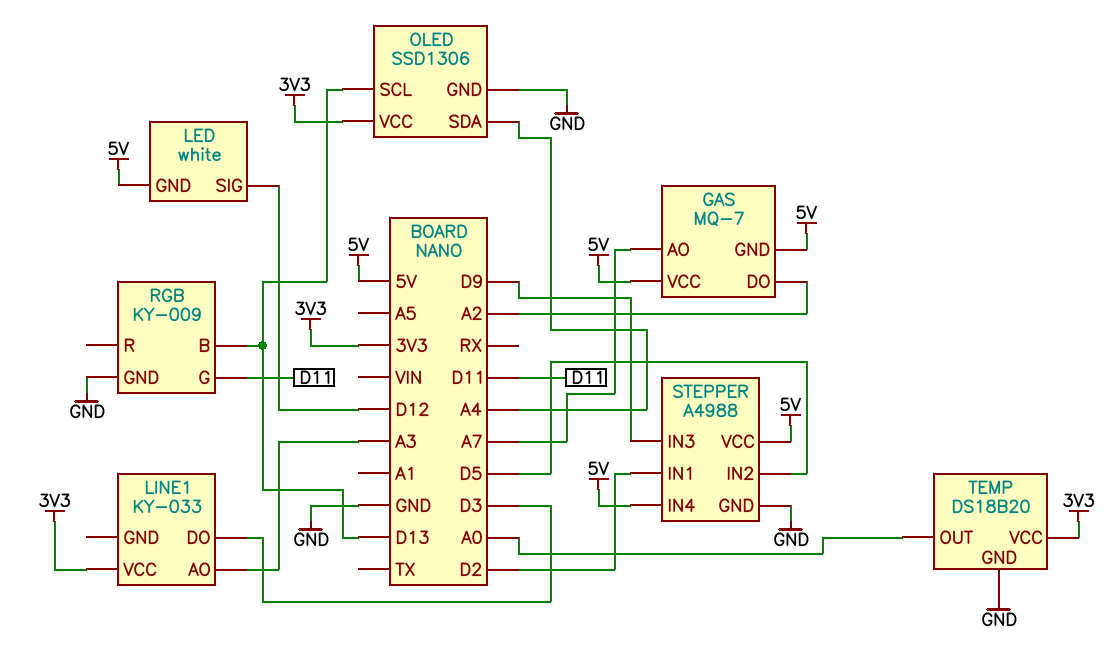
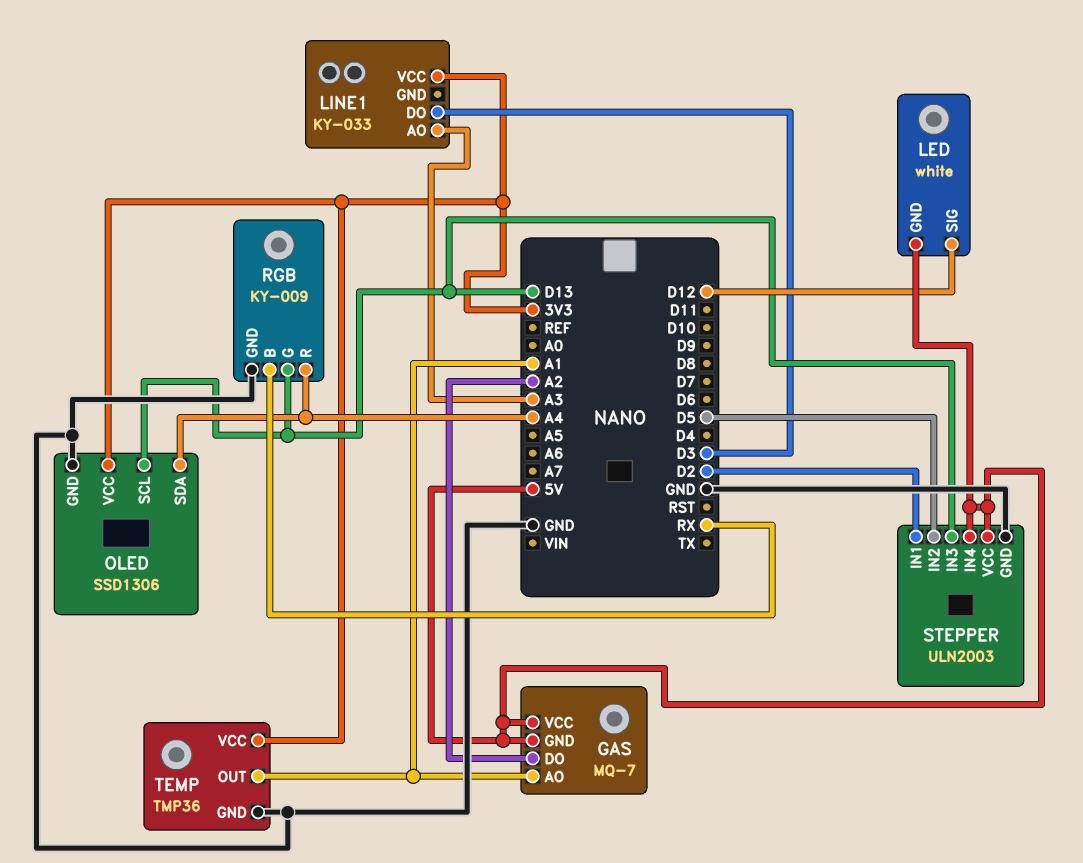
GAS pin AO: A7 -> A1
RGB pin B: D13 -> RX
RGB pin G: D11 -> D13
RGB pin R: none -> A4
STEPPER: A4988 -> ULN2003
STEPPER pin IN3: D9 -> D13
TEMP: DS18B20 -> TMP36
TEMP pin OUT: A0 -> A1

○ ○ ○

* Task objective *
Omitting all pictures, give the preceding listing again exactly.

* Solved exercise *
GAS pin AO: A7 -> A1
RGB pin B: D13 -> RX
RGB pin G: D11 -> D13
RGB pin R: none -> A4
STEPPER: A4988 -> ULN2003
STEPPER pin IN3: D9 -> D13
TEMP: DS18B20 -> TMP36
TEMP pin OUT: A0 -> A1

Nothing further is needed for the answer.